**Problem requirements**
If a record holds a picture, please leave the picture out and copy the rest of the record exactly.
[Provided material — start]
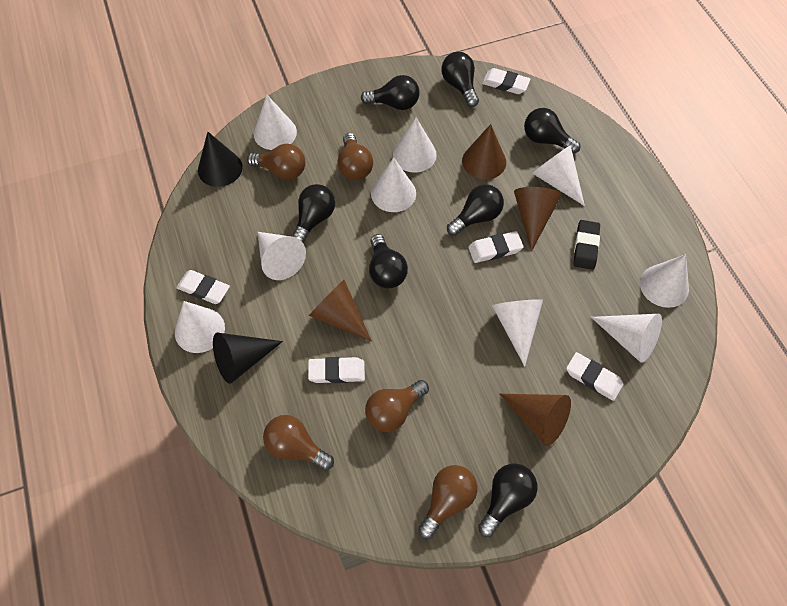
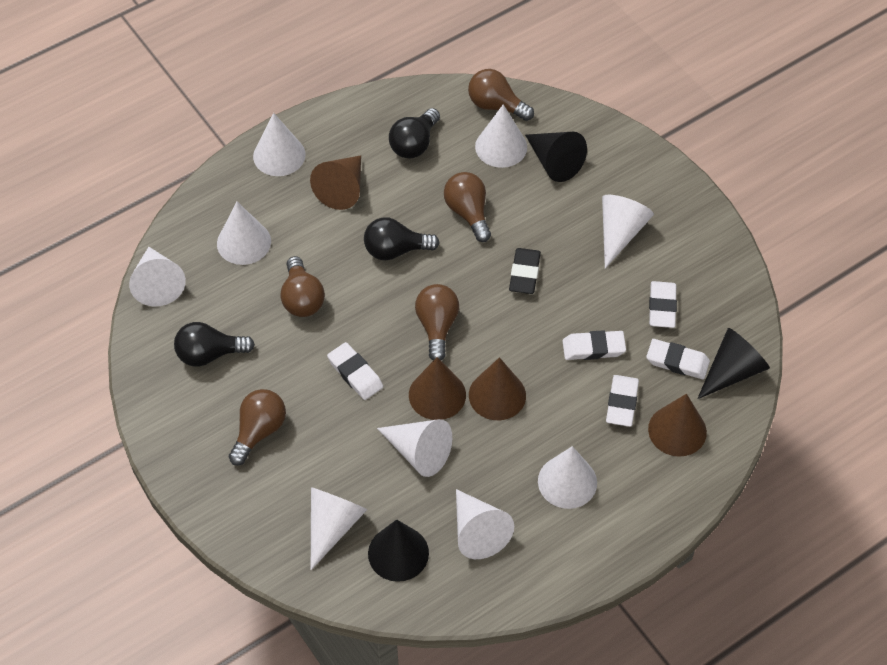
black cone: 2 -> 3
black light bulb: 7 -> 3

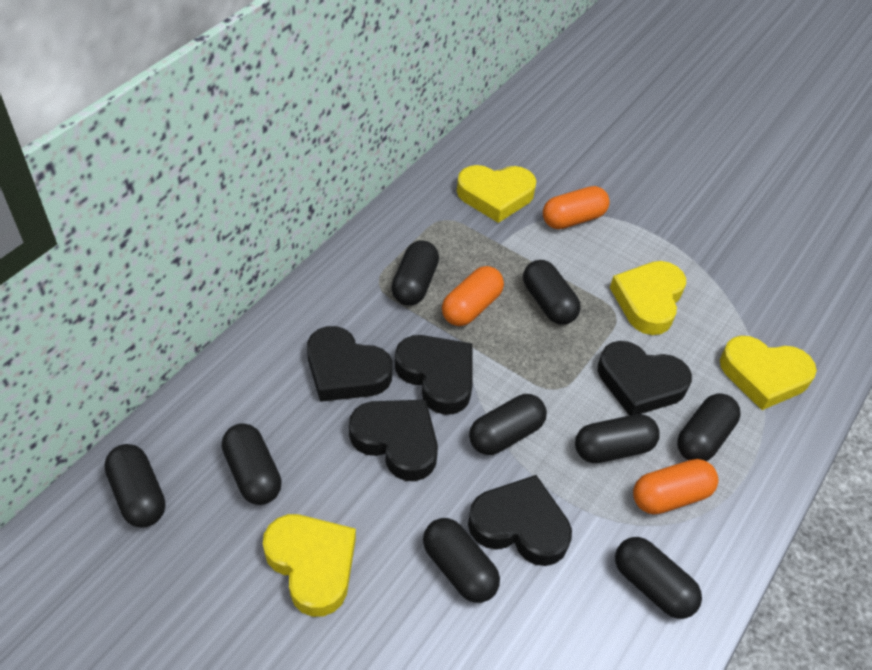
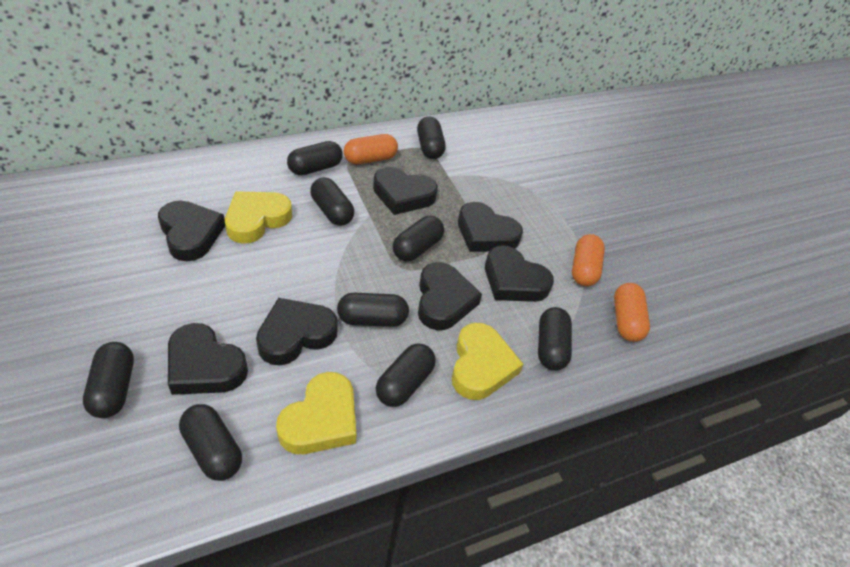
black heart: 5 -> 7
yellow heart: 4 -> 3

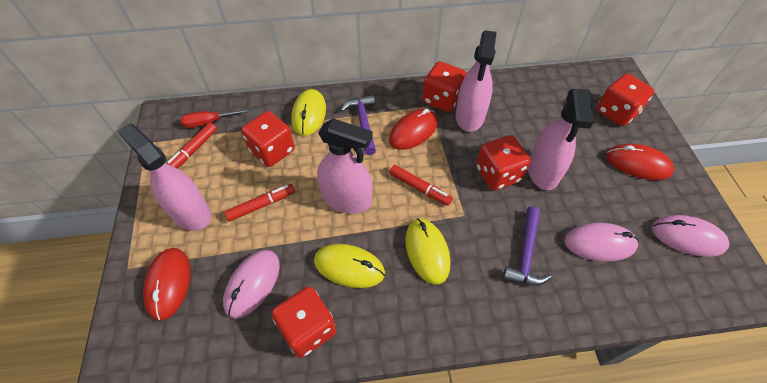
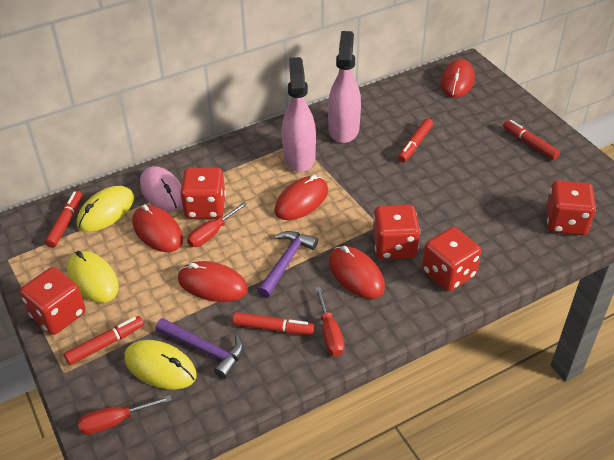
pink mouse: 3 -> 1
pink spray bottle: 4 -> 2
red marker: 3 -> 5
red mouse: 3 -> 5
red screwdriver: 1 -> 3

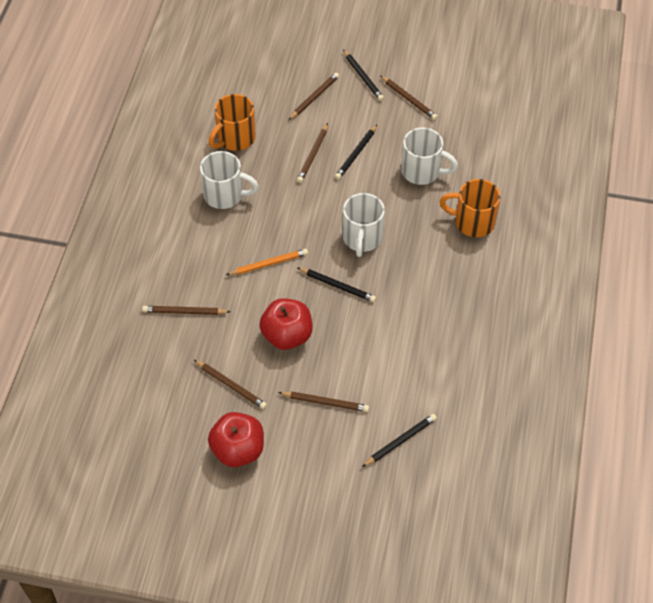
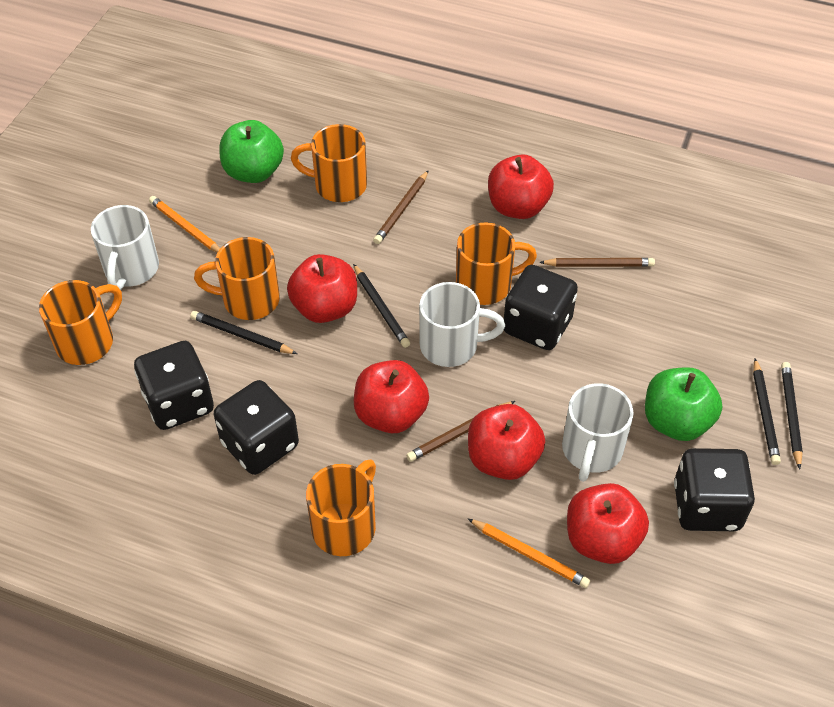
black dice: 0 -> 4
brown pencil: 6 -> 3
green apple: 0 -> 2
orange mug: 2 -> 5
orange pencil: 1 -> 2
red apple: 2 -> 5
[Provided material — finish]
**Result for this exercise**
black cone: 2 -> 3
black light bulb: 7 -> 3

black heart: 5 -> 7
yellow heart: 4 -> 3

pink mouse: 3 -> 1
pink spray bottle: 4 -> 2
red marker: 3 -> 5
red mouse: 3 -> 5
red screwdriver: 1 -> 3

black dice: 0 -> 4
brown pencil: 6 -> 3
green apple: 0 -> 2
orange mug: 2 -> 5
orange pencil: 1 -> 2
red apple: 2 -> 5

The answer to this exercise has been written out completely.